[RECORDS]

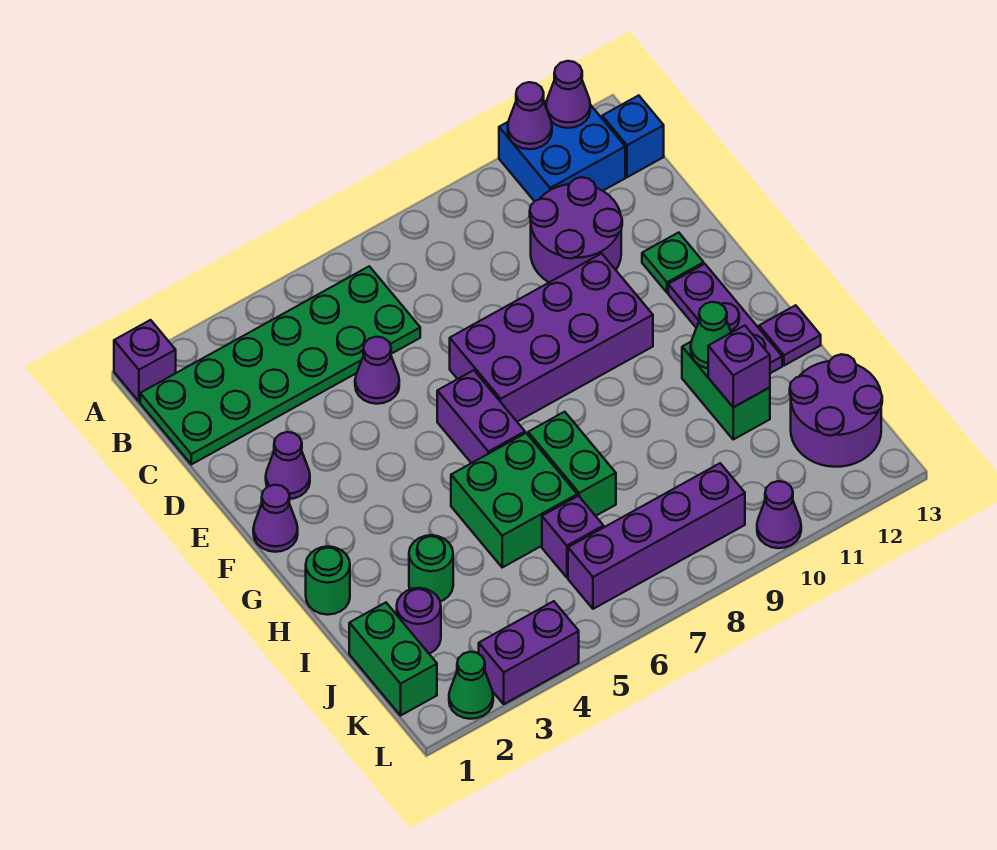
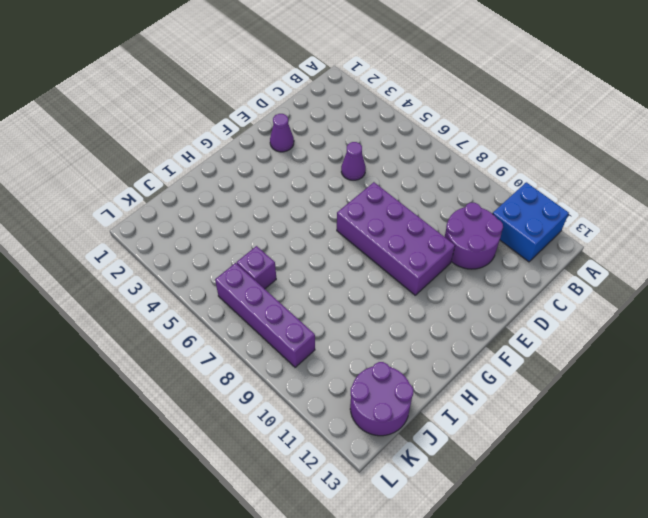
none -> purple brick A1 level 1
none -> green plate B1:C6 level 1
none -> blue brick B13 level 1
none -> green plate E12 level 1

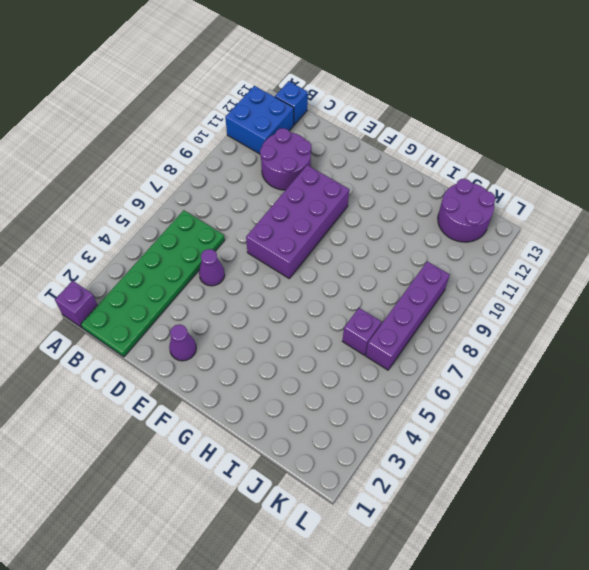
none -> green plate E12 level 1
none -> purple cone F1 level 1
none -> purple brick F6:G6 level 1
none -> purple plate F12:H12 level 1

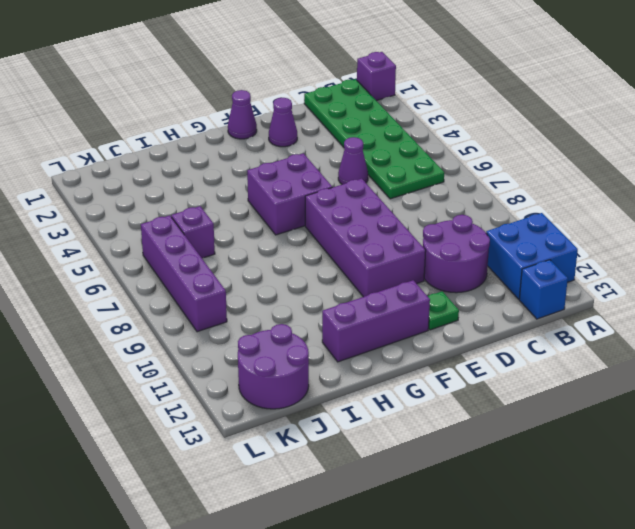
purple brick F5:G6 level 1 -> purple brick F6:G6 level 1
purple brick F12:H12 level 1 -> purple plate F12:H12 level 1
none -> green round brick H1 level 1
none -> green brick H5:I6 level 1
none -> green brick H7:I7 level 1
none -> green brick H11:I11 level 1

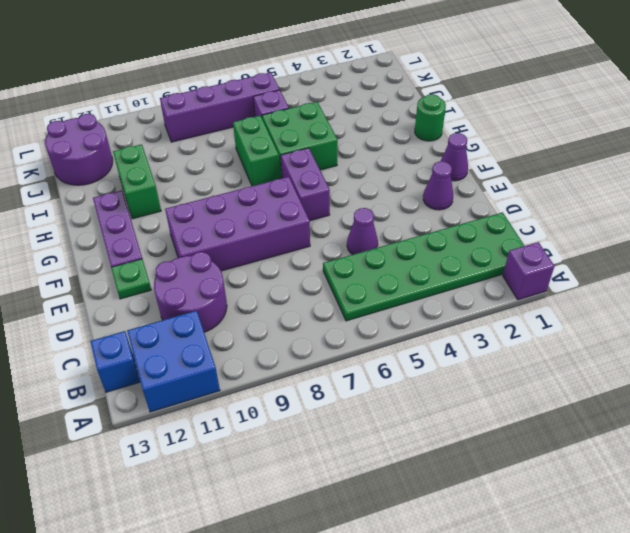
none -> purple plate H13 level 1
none -> green round brick I3 level 1
none -> green brick J1:K1 level 1
none -> purple round brick J2 level 1

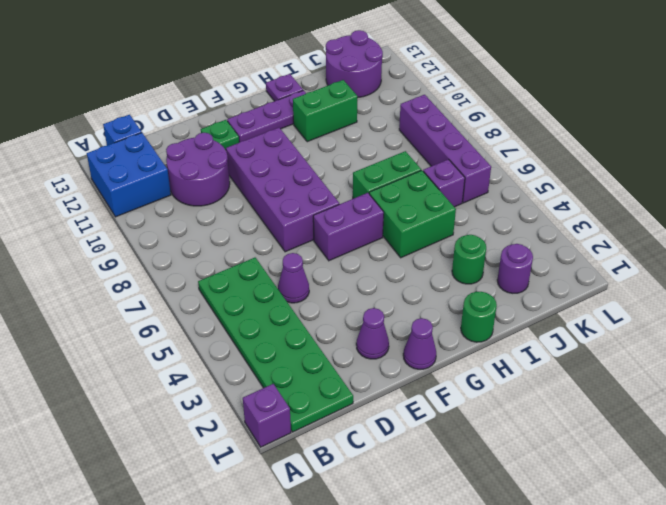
none -> green brick J1:K1 level 1
none -> green cone L2 level 1
none -> purple brick L3:L4 level 1
none -> purple cone L10 level 1

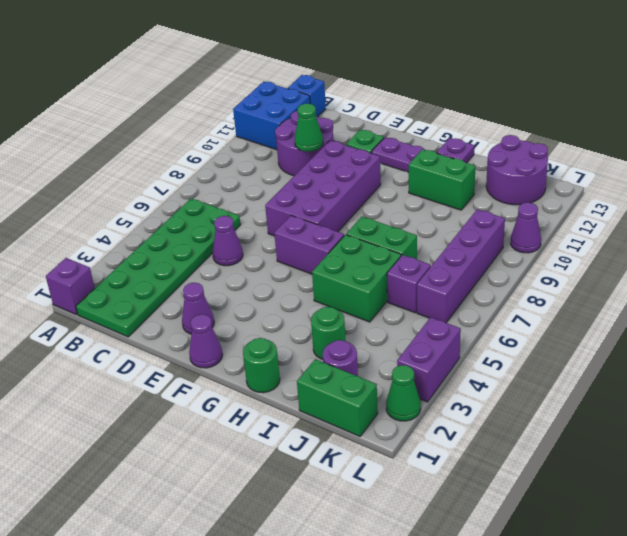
green cone D10 level 2 -> green cone H11 level 2
none -> purple cone A11 level 2
none -> purple cone A12 level 2
none -> purple brick I11 level 2

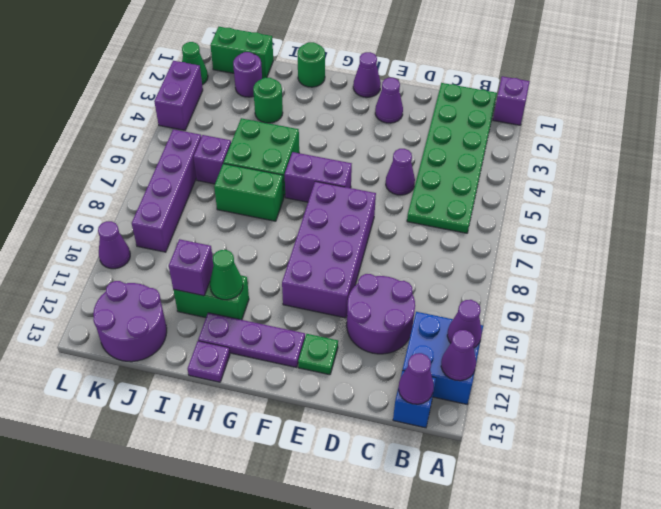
purple cone B13 level 2 -> none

[/RECORDS]

> _WHAT THIS TASK INVOLVES_: All the records above need to be given again word for word. Skip the pictures.

> _REPLY_:
none -> purple brick A1 level 1
none -> green plate B1:C6 level 1
none -> blue brick B13 level 1
none -> green plate E12 level 1

none -> green plate E12 level 1
none -> purple cone F1 level 1
none -> purple brick F6:G6 level 1
none -> purple plate F12:H12 level 1

purple brick F5:G6 level 1 -> purple brick F6:G6 level 1
purple brick F12:H12 level 1 -> purple plate F12:H12 level 1
none -> green round brick H1 level 1
none -> green brick H5:I6 level 1
none -> green brick H7:I7 level 1
none -> green brick H11:I11 level 1

none -> purple plate H13 level 1
none -> green round brick I3 level 1
none -> green brick J1:K1 level 1
none -> purple round brick J2 level 1

none -> green brick J1:K1 level 1
none -> green cone L2 level 1
none -> purple brick L3:L4 level 1
none -> purple cone L10 level 1

green cone D10 level 2 -> green cone H11 level 2
none -> purple cone A11 level 2
none -> purple cone A12 level 2
none -> purple brick I11 level 2

purple cone B13 level 2 -> none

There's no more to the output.